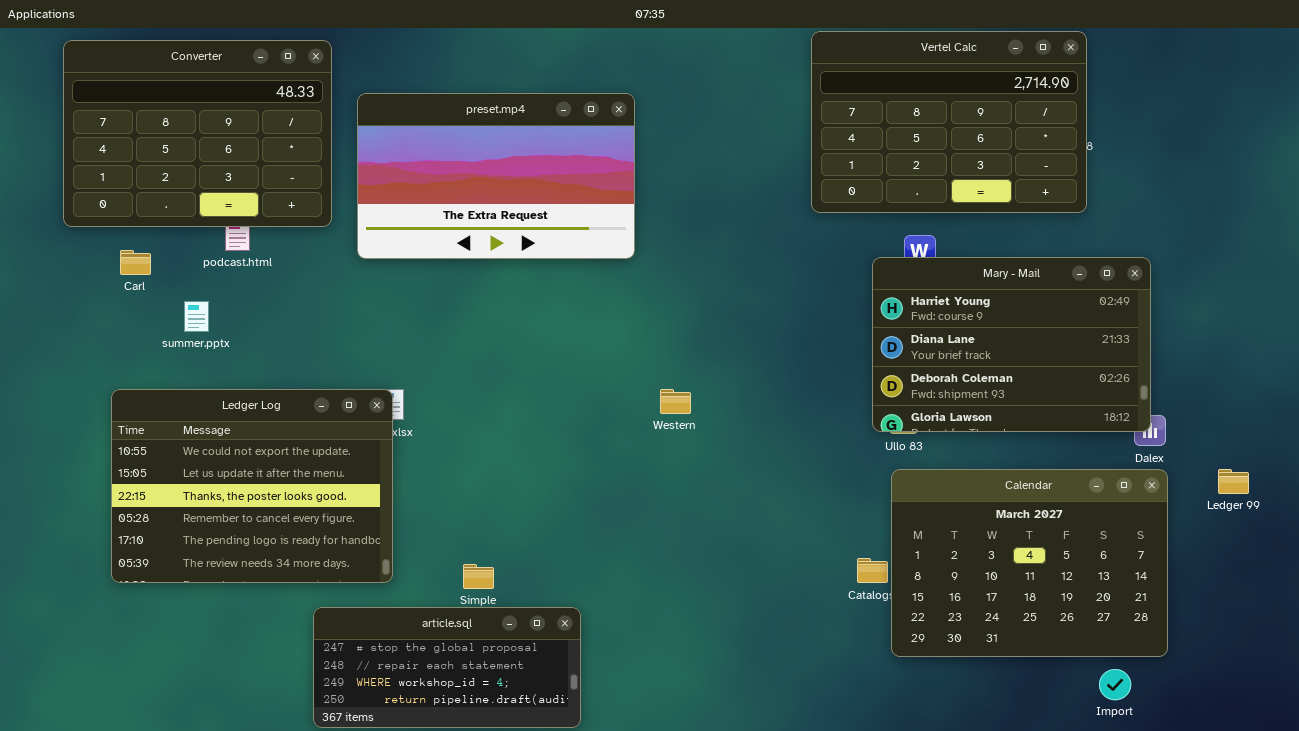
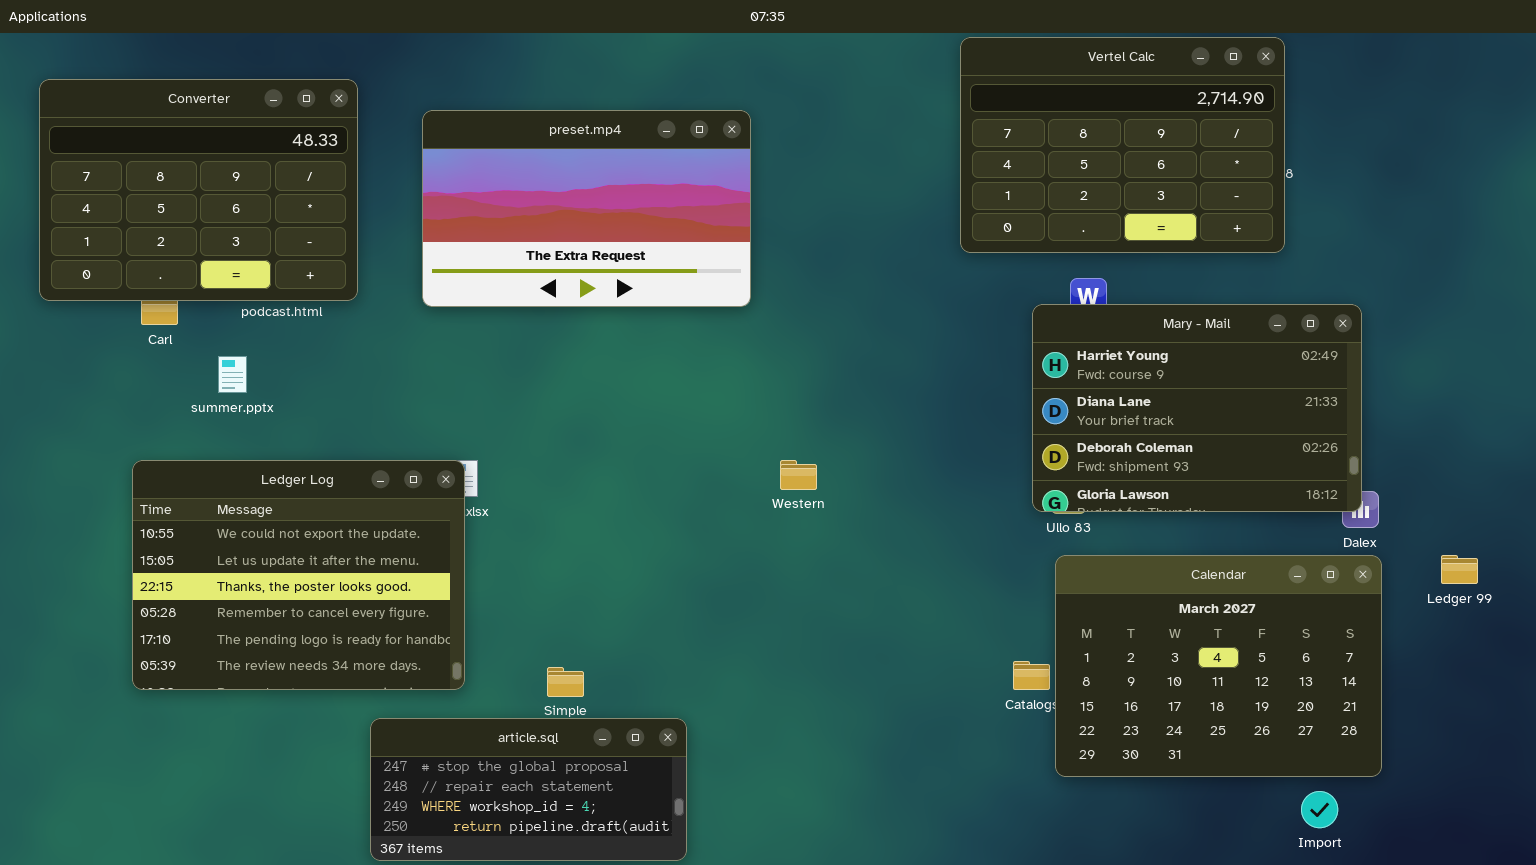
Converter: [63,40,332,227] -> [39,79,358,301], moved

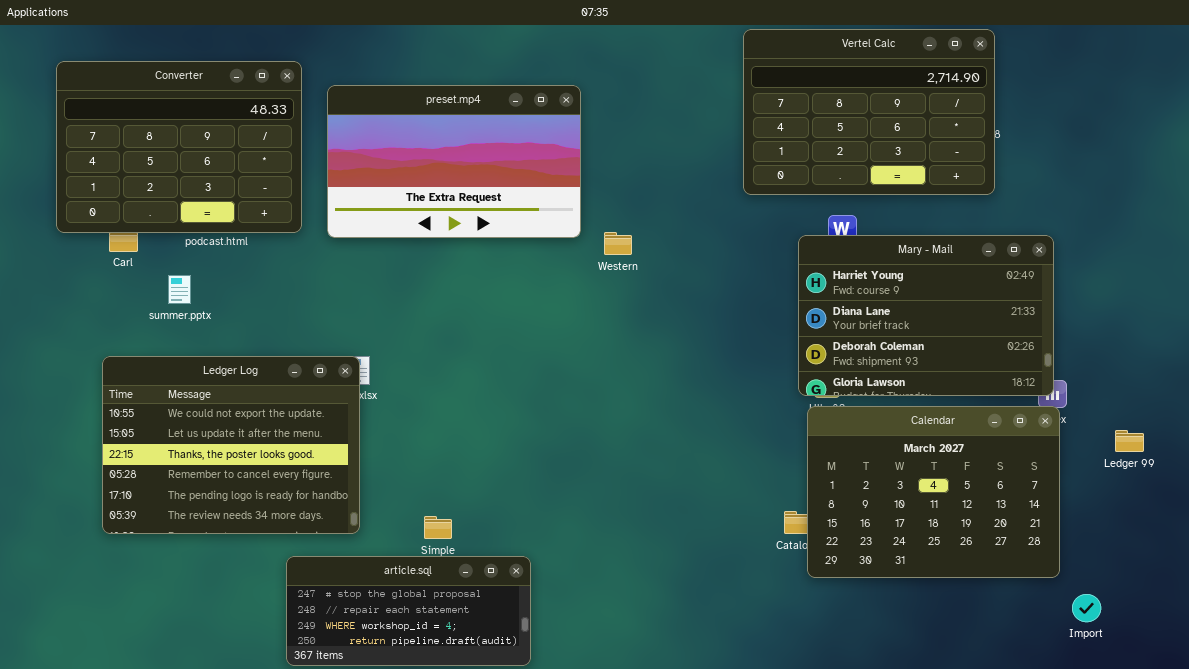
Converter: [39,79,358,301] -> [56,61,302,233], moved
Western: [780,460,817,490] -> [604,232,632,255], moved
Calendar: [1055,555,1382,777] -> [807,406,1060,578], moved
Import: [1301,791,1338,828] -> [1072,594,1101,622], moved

□ □ □ □ □ □ □

### EXERCISE AIM
All entries, top to bottom, should be retyped exactly; the pictures should not be.

### EXERCISE RESPONSE
Converter: [63,40,332,227] -> [39,79,358,301], moved

Converter: [39,79,358,301] -> [56,61,302,233], moved
Western: [780,460,817,490] -> [604,232,632,255], moved
Calendar: [1055,555,1382,777] -> [807,406,1060,578], moved
Import: [1301,791,1338,828] -> [1072,594,1101,622], moved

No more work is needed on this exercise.